- _Work item_: The answer should consist of all the entries, repeated word for word.

Edit difference data
'''
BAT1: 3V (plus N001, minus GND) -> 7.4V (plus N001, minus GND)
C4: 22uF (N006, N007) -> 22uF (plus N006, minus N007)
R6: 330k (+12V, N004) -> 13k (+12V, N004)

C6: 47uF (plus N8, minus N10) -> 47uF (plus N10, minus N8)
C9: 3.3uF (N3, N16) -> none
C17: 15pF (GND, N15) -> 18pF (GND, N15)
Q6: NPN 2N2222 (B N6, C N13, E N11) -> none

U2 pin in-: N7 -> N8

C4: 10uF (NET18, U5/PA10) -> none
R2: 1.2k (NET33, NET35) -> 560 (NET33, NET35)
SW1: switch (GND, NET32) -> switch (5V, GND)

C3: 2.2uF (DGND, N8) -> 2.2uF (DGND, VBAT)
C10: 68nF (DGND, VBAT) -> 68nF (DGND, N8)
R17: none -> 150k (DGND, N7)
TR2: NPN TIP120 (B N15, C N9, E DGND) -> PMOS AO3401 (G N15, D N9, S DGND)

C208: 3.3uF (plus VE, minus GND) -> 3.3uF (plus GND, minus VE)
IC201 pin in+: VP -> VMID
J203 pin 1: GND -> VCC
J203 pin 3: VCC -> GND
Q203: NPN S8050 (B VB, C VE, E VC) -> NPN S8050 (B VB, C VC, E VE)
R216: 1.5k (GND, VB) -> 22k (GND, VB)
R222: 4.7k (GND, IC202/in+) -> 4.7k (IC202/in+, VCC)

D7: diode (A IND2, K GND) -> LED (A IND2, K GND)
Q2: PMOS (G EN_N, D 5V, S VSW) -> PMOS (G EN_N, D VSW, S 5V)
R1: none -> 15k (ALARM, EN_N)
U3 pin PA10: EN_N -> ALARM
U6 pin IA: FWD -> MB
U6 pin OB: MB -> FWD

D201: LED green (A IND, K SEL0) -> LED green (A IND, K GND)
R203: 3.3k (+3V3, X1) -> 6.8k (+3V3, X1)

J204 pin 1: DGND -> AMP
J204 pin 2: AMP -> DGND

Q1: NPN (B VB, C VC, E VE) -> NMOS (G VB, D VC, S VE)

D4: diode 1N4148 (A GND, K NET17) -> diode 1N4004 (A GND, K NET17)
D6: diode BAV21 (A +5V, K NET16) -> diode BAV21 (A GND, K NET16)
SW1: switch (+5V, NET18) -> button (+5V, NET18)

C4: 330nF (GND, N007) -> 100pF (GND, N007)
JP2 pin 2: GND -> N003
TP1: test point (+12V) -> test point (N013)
'''
- _Response_:
BAT1: 3V (plus N001, minus GND) -> 7.4V (plus N001, minus GND)
C4: 22uF (N006, N007) -> 22uF (plus N006, minus N007)
R6: 330k (+12V, N004) -> 13k (+12V, N004)

C6: 47uF (plus N8, minus N10) -> 47uF (plus N10, minus N8)
C9: 3.3uF (N3, N16) -> none
C17: 15pF (GND, N15) -> 18pF (GND, N15)
Q6: NPN 2N2222 (B N6, C N13, E N11) -> none

U2 pin in-: N7 -> N8

C4: 10uF (NET18, U5/PA10) -> none
R2: 1.2k (NET33, NET35) -> 560 (NET33, NET35)
SW1: switch (GND, NET32) -> switch (5V, GND)

C3: 2.2uF (DGND, N8) -> 2.2uF (DGND, VBAT)
C10: 68nF (DGND, VBAT) -> 68nF (DGND, N8)
R17: none -> 150k (DGND, N7)
TR2: NPN TIP120 (B N15, C N9, E DGND) -> PMOS AO3401 (G N15, D N9, S DGND)

C208: 3.3uF (plus VE, minus GND) -> 3.3uF (plus GND, minus VE)
IC201 pin in+: VP -> VMID
J203 pin 1: GND -> VCC
J203 pin 3: VCC -> GND
Q203: NPN S8050 (B VB, C VE, E VC) -> NPN S8050 (B VB, C VC, E VE)
R216: 1.5k (GND, VB) -> 22k (GND, VB)
R222: 4.7k (GND, IC202/in+) -> 4.7k (IC202/in+, VCC)

D7: diode (A IND2, K GND) -> LED (A IND2, K GND)
Q2: PMOS (G EN_N, D 5V, S VSW) -> PMOS (G EN_N, D VSW, S 5V)
R1: none -> 15k (ALARM, EN_N)
U3 pin PA10: EN_N -> ALARM
U6 pin IA: FWD -> MB
U6 pin OB: MB -> FWD

D201: LED green (A IND, K SEL0) -> LED green (A IND, K GND)
R203: 3.3k (+3V3, X1) -> 6.8k (+3V3, X1)

J204 pin 1: DGND -> AMP
J204 pin 2: AMP -> DGND

Q1: NPN (B VB, C VC, E VE) -> NMOS (G VB, D VC, S VE)

D4: diode 1N4148 (A GND, K NET17) -> diode 1N4004 (A GND, K NET17)
D6: diode BAV21 (A +5V, K NET16) -> diode BAV21 (A GND, K NET16)
SW1: switch (+5V, NET18) -> button (+5V, NET18)

C4: 330nF (GND, N007) -> 100pF (GND, N007)
JP2 pin 2: GND -> N003
TP1: test point (+12V) -> test point (N013)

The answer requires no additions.